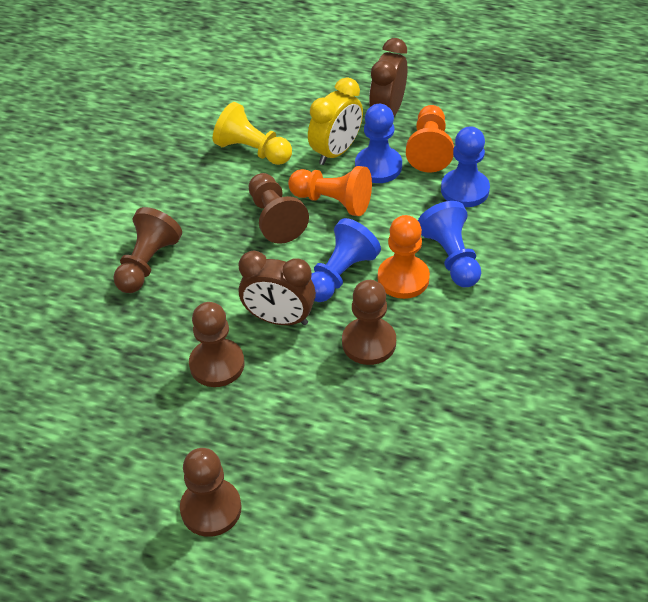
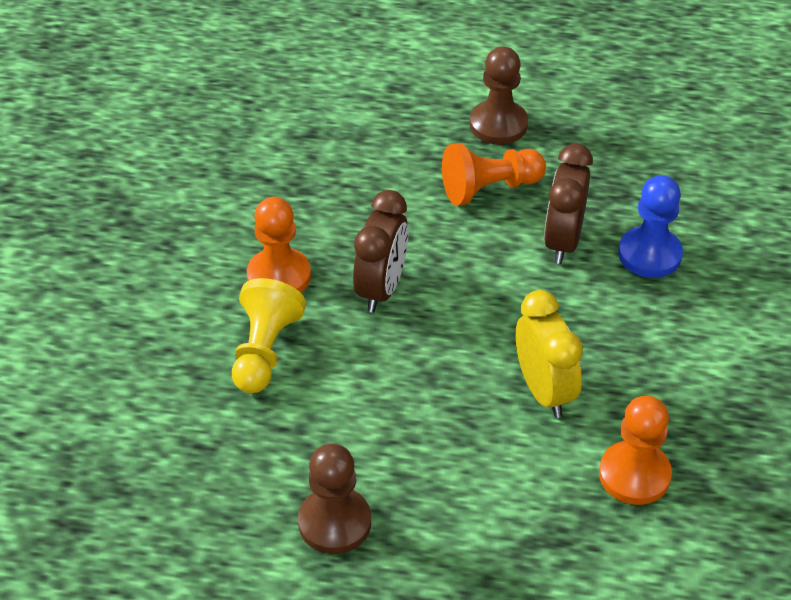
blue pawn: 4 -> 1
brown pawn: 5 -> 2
_ _ _ _
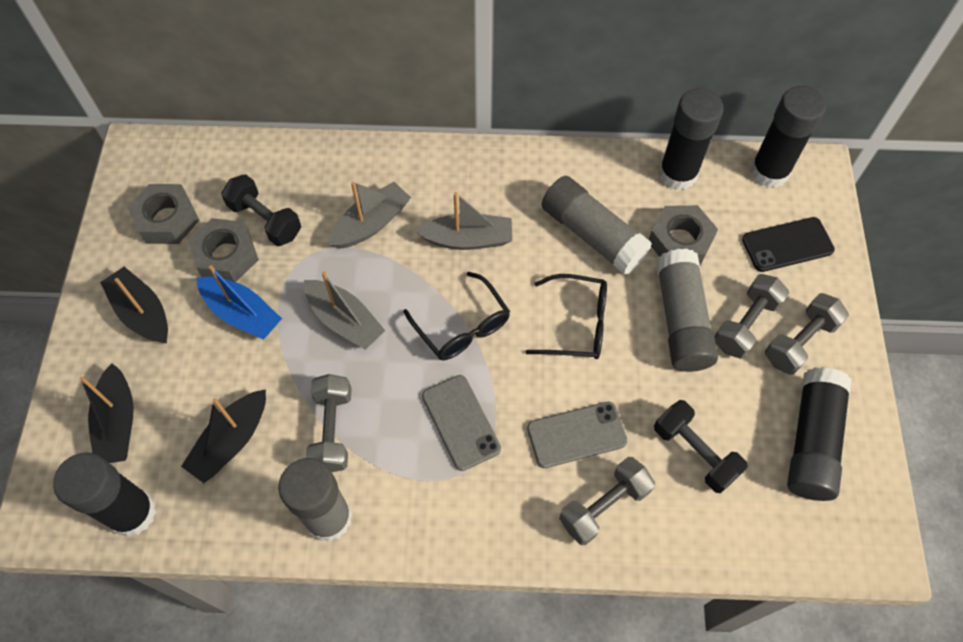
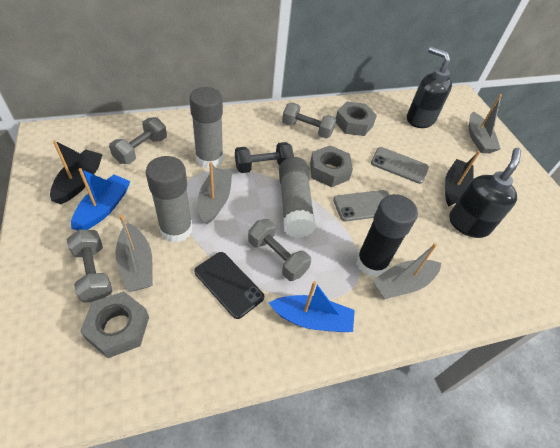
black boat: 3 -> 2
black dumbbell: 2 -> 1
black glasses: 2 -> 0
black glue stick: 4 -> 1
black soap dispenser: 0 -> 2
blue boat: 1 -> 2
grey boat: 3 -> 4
_ _ _ _
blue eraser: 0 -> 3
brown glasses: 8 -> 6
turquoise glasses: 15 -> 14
_ _ _ _
• **Task objective**:
Give back the records above exactly, limited to the lines between the one holding "black glue stick: 4 -> 1" and the one holding "grey boat: 3 -> 4", inclusive.

• **Output of the exercise**:
black glue stick: 4 -> 1
black soap dispenser: 0 -> 2
blue boat: 1 -> 2
grey boat: 3 -> 4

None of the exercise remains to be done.